### EXERCISE DATA ###
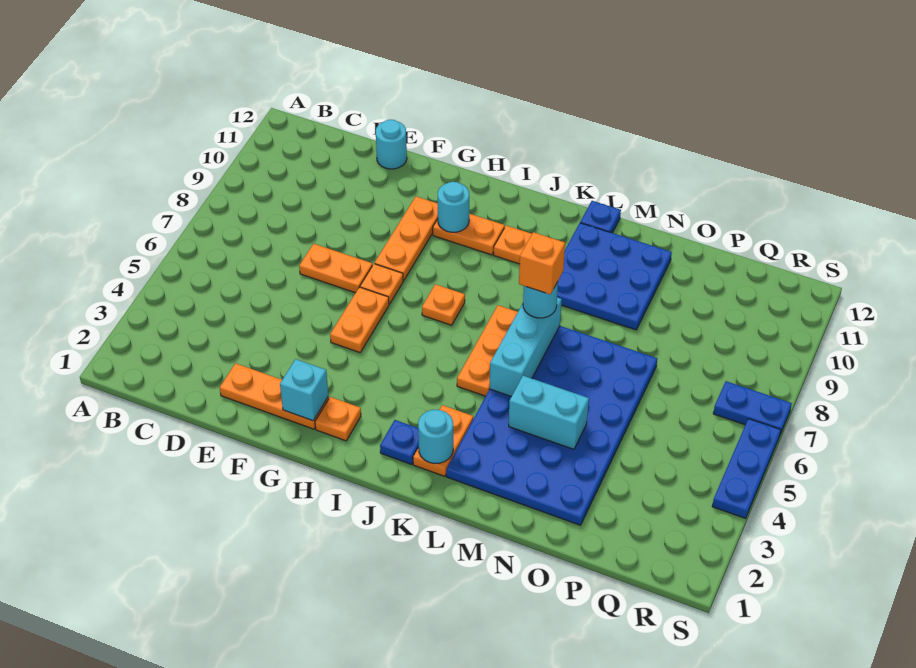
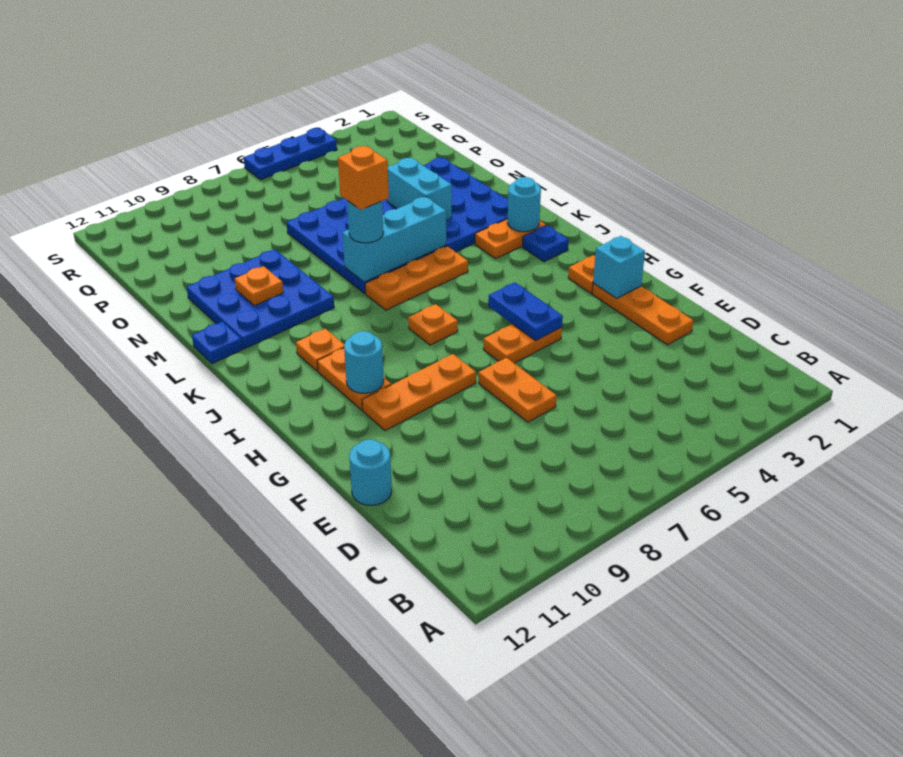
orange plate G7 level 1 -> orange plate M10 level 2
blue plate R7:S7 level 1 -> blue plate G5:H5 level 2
###
### EXERCISE DATA ###
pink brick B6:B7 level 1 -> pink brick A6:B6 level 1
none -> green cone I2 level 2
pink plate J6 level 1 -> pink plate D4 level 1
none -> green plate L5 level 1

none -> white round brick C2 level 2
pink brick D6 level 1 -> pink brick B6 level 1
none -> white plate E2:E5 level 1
###
### EXERCISE DATA ###
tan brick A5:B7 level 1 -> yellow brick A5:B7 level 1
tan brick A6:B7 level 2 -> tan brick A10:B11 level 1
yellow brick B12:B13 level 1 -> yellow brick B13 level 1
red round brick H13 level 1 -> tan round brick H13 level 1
###
YOUR ASSIGNMENT
Above are the records; print exactly the lines from the line with "pink brick D6" to the line with "none -> white plate E2:E5 level 1", including both, and nothing else.

RESPONSE TO THIS TASK
pink brick D6 level 1 -> pink brick B6 level 1
none -> white plate E2:E5 level 1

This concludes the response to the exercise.